● Goal of the exercise: This exercise calls for a copy of every line in the listing below that carries the word "YELLOW".

● Source data:
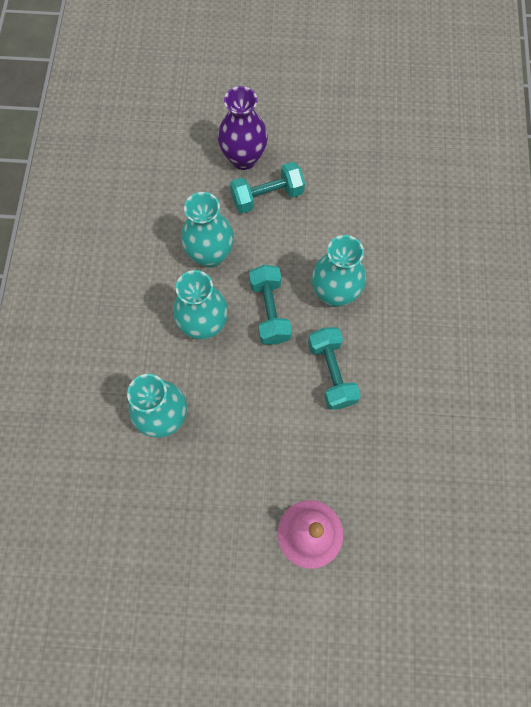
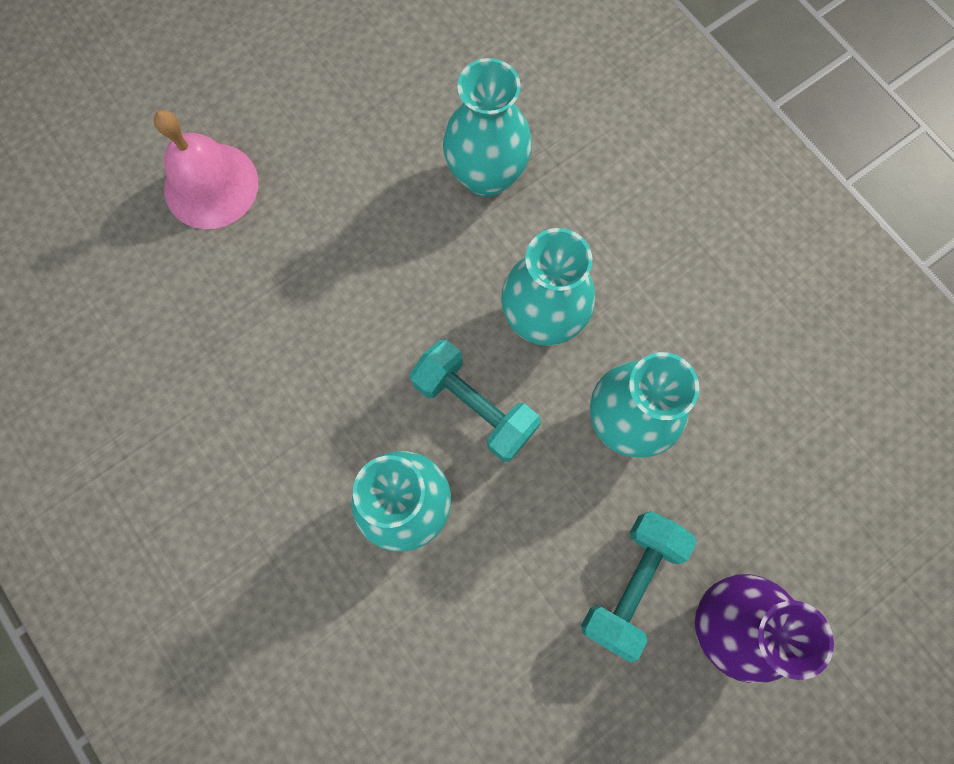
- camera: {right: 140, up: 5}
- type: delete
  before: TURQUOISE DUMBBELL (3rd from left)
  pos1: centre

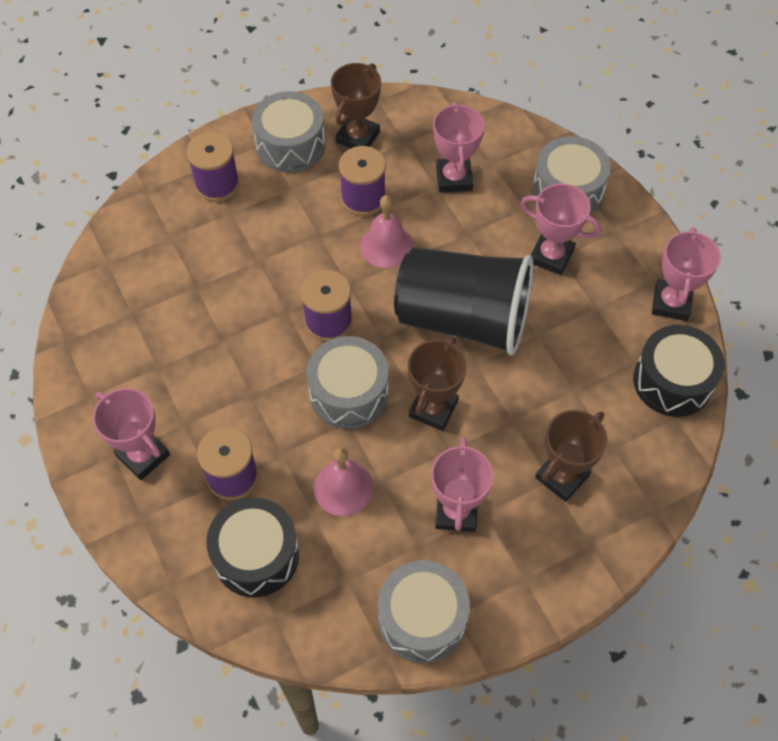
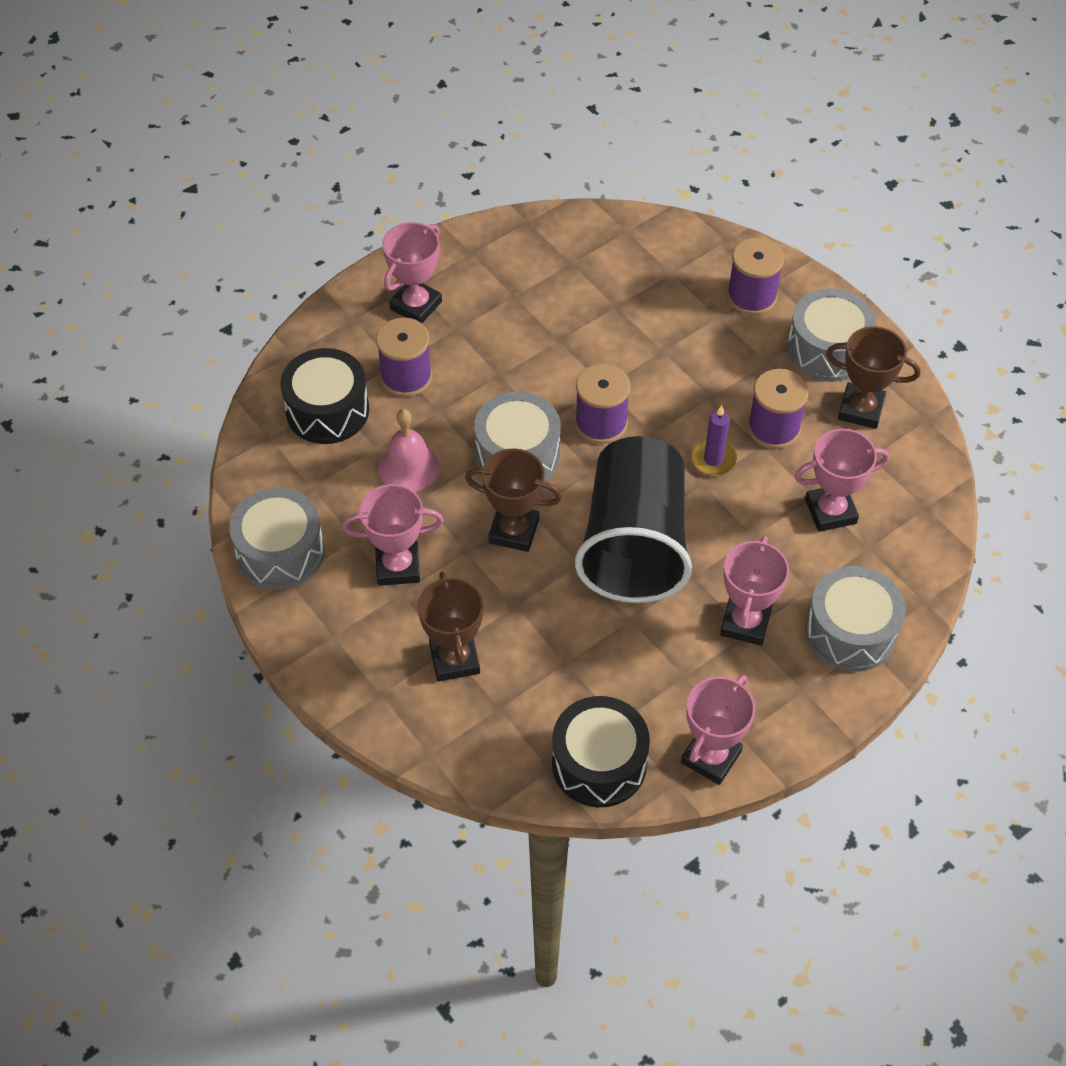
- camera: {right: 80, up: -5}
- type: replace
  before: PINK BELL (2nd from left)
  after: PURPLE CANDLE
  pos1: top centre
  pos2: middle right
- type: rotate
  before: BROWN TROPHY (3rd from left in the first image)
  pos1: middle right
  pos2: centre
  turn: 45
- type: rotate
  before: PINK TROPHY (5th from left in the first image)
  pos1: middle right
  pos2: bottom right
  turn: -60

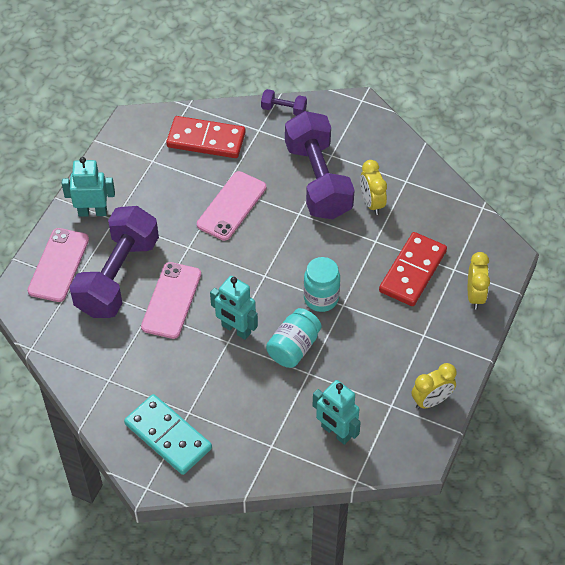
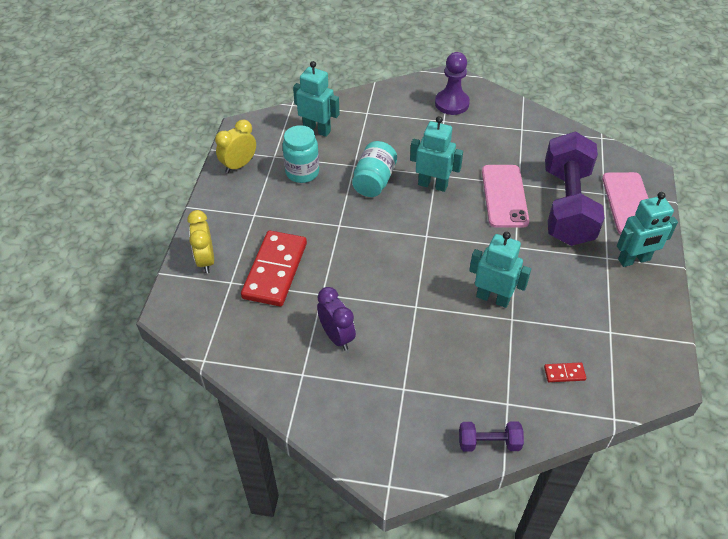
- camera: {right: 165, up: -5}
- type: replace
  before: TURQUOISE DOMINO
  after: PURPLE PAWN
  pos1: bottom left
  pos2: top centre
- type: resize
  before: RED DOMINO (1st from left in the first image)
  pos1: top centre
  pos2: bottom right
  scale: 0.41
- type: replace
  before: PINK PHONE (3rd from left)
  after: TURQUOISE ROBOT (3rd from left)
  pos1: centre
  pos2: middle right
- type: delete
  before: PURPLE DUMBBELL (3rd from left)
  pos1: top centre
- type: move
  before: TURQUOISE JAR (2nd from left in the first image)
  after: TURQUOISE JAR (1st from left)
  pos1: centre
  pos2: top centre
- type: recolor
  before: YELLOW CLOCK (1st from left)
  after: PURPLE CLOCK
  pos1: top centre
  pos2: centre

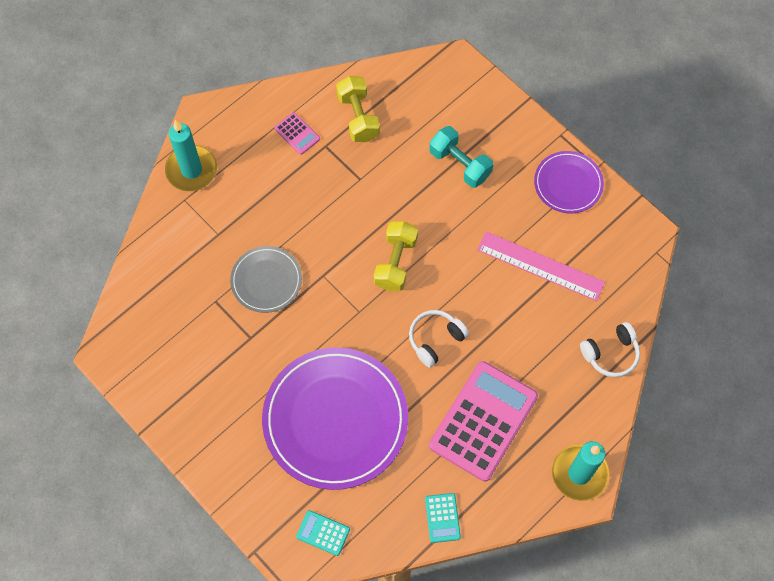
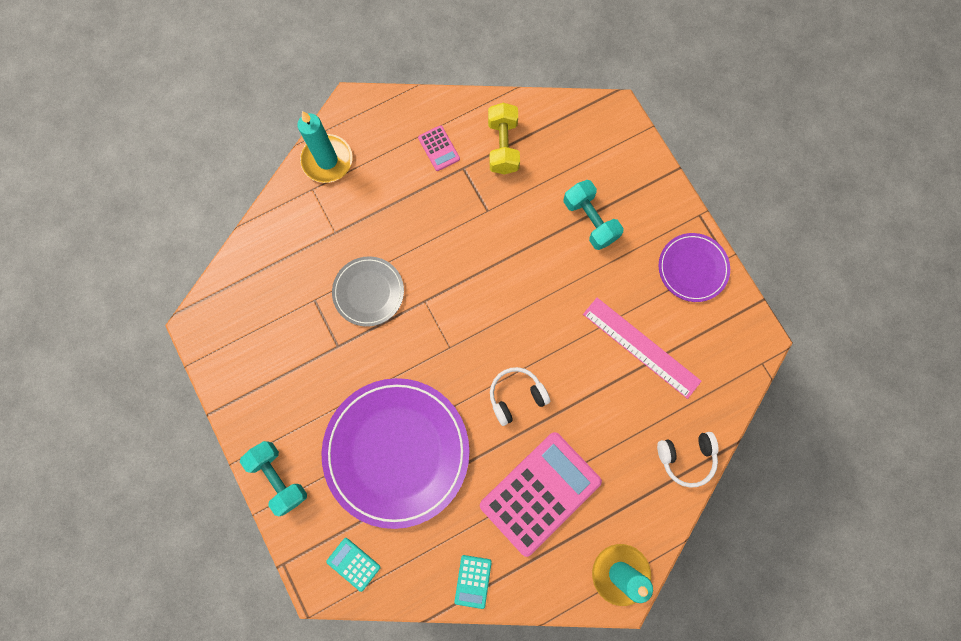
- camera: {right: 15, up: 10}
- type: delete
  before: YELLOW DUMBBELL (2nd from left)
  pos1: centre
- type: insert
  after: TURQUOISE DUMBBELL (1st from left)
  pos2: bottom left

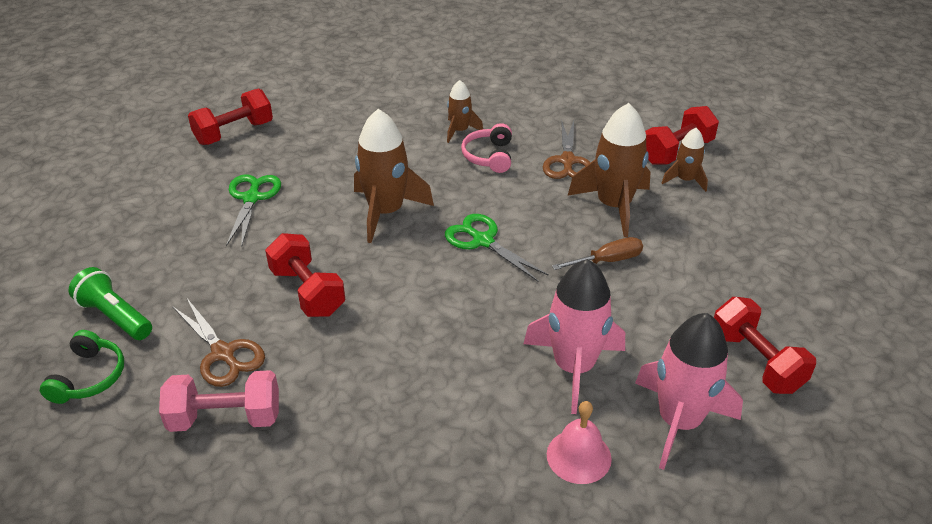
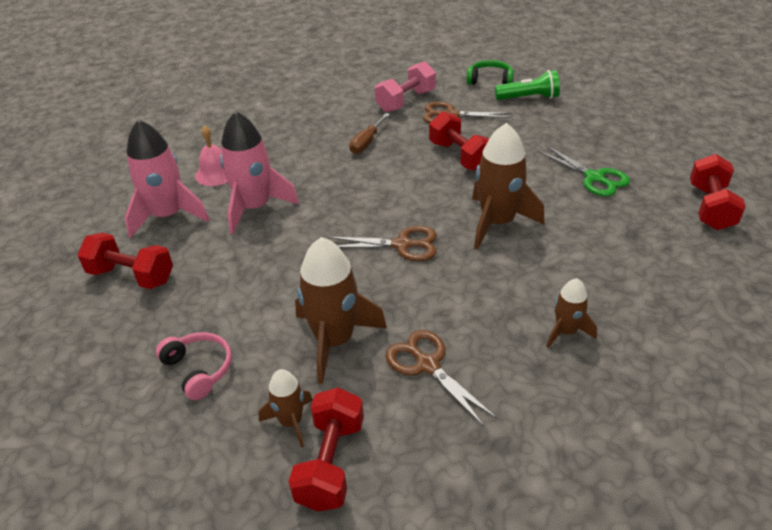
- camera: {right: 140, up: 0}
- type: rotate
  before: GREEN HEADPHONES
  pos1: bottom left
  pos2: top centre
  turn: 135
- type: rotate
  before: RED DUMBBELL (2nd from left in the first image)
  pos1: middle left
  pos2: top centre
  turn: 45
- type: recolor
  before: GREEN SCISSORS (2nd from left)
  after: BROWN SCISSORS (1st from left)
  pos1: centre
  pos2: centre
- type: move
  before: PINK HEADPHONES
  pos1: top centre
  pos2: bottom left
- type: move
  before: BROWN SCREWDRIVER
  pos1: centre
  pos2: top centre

● Solution for this exercise:
  before: YELLOW CLOCK (1st from left)
  before: YELLOW DUMBBELL (2nd from left)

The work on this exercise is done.